▶ _Exercise description_: Your answer should be a single number: the count of lines in the listing that contain "grey".
START Supplied data
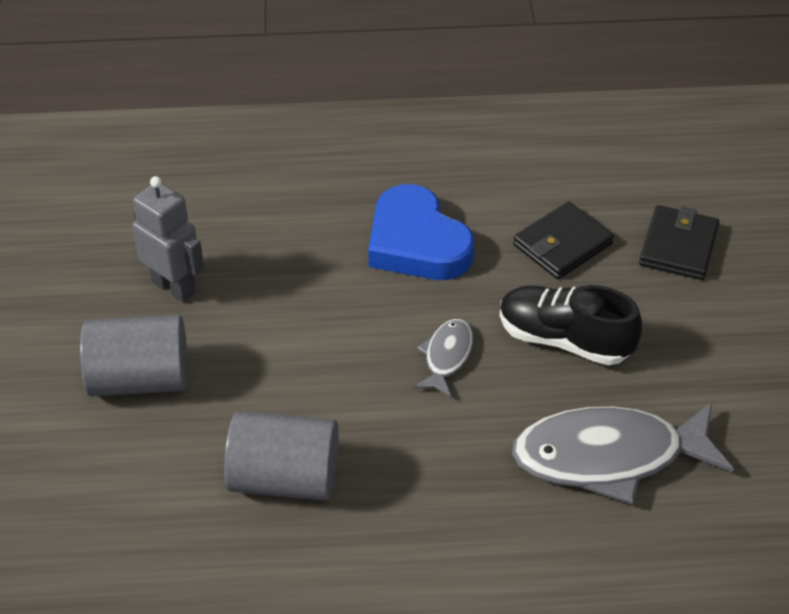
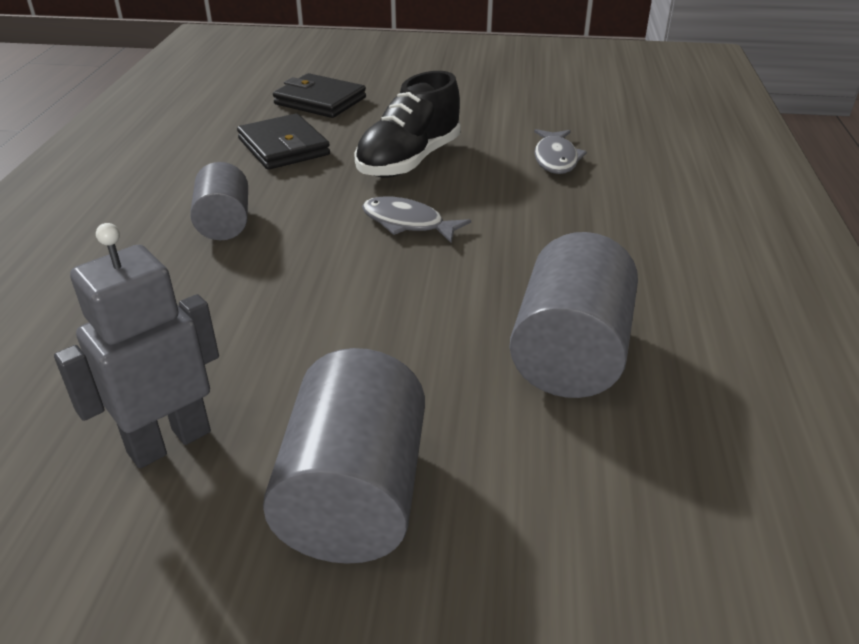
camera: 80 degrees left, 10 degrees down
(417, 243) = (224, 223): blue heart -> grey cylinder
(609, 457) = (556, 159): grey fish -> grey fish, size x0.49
END Supplied data
▶ _Result of the task_: 2